### YOUR GOAL
Go line by line through the data and copy those with the word "green".

### ENTRIES SUPPLIED
◇ ◇ ◇ ◇ ◇

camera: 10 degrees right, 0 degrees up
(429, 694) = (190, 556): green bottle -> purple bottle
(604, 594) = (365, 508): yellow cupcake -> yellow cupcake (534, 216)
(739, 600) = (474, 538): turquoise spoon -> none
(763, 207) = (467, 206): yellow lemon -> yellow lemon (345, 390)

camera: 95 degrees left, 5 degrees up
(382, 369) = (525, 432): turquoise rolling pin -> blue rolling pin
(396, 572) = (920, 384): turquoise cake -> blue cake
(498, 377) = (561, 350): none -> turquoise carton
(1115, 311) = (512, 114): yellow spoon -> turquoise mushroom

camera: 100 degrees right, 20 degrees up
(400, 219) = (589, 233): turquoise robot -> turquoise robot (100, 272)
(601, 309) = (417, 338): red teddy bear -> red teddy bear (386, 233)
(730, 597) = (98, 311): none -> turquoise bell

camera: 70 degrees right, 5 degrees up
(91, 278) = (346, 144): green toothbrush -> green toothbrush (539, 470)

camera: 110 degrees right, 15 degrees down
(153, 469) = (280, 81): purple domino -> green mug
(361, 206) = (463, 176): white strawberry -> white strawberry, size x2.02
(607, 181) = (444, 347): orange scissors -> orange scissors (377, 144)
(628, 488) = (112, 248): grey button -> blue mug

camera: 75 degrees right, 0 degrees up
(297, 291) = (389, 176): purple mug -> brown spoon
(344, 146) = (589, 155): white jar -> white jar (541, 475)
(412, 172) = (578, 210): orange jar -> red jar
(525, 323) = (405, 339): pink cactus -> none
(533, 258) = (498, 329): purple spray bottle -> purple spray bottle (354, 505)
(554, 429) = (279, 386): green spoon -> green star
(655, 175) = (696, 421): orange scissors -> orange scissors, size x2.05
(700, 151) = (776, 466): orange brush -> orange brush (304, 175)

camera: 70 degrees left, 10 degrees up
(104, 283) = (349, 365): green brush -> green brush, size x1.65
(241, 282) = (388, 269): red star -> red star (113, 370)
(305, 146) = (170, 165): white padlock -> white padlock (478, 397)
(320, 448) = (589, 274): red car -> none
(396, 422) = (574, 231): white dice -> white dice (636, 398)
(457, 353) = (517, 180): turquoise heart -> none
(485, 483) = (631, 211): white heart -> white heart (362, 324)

◇ ◇ ◇ ◇ ◇

### RESPONSE FOR THIS EXERCISE
(429, 694) = (190, 556): green bottle -> purple bottle
(91, 278) = (346, 144): green toothbrush -> green toothbrush (539, 470)
(153, 469) = (280, 81): purple domino -> green mug
(554, 429) = (279, 386): green spoon -> green star
(104, 283) = (349, 365): green brush -> green brush, size x1.65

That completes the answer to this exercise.